INSTRUCTIONS FOR THE TASK: Copy the lines below exactly, starting at the line that contains "white wallet [200,298,271,358]" and stopping after the last line, and include no other lines.

STORED DATA:
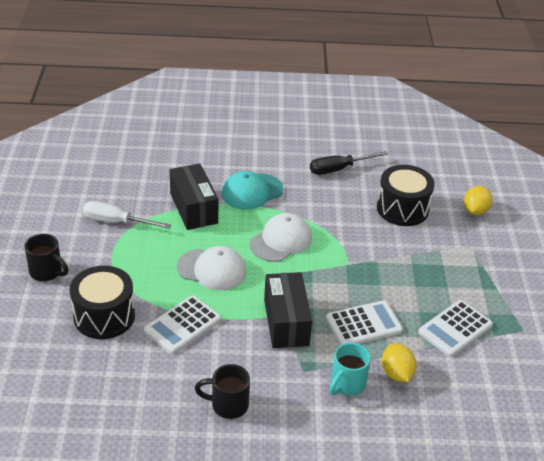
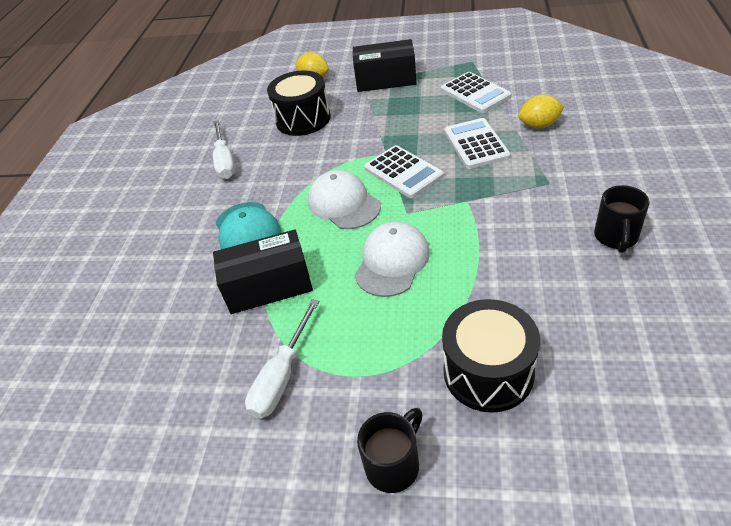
camera: 75 degrees left, 5 degrees up
white calculator [144,295,221,354] -> white calculator moved to [364,145,444,198]
black box [264,272,312,348] -> black box moved to [353,39,416,92]
black screwdriver [310,151,388,175] -> white screwdriver [213,120,235,179]
turquoise mug [329,343,371,396] -> none

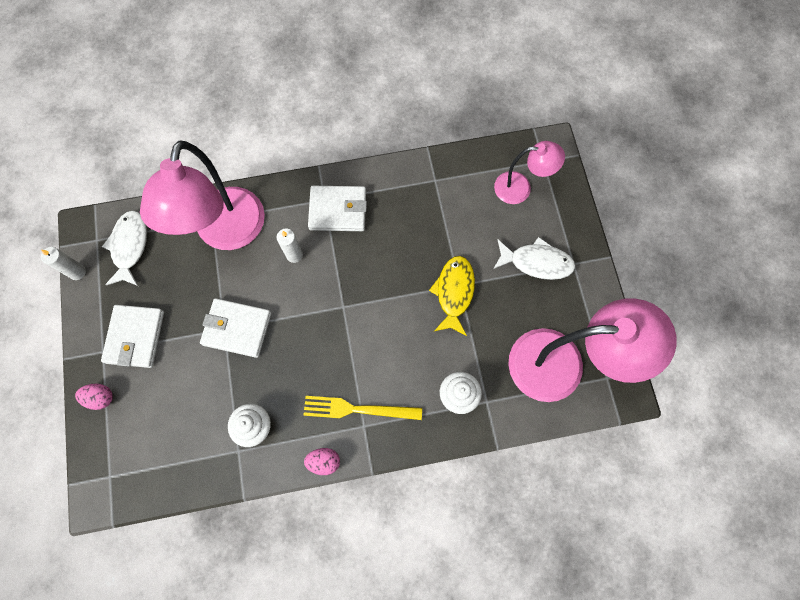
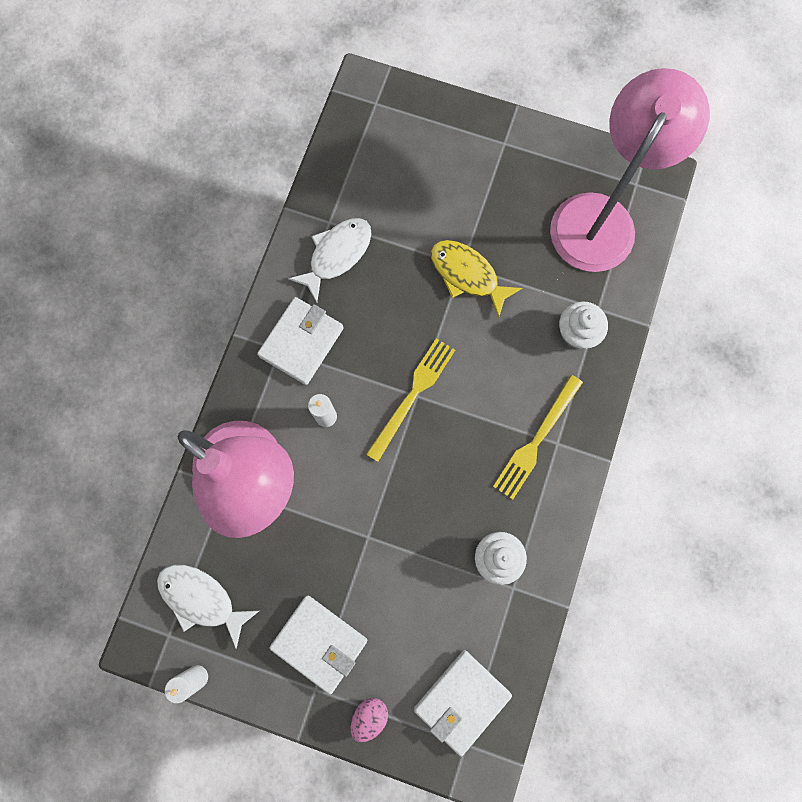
camera: 60 degrees left, 5 degrees up
white wallet [200,298,271,358] -> white wallet moved to [414,650,512,756]
pink egg [304,448,340,475] -> none
white fish [493,237,576,280] -> white fish moved to [288,218,372,302]
pink lamp [494,141,565,204] -> none
none -> yellow fork [366,338,455,462]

WRITTEN RESPONSE:
white wallet [200,298,271,358] -> white wallet moved to [414,650,512,756]
pink egg [304,448,340,475] -> none
white fish [493,237,576,280] -> white fish moved to [288,218,372,302]
pink lamp [494,141,565,204] -> none
none -> yellow fork [366,338,455,462]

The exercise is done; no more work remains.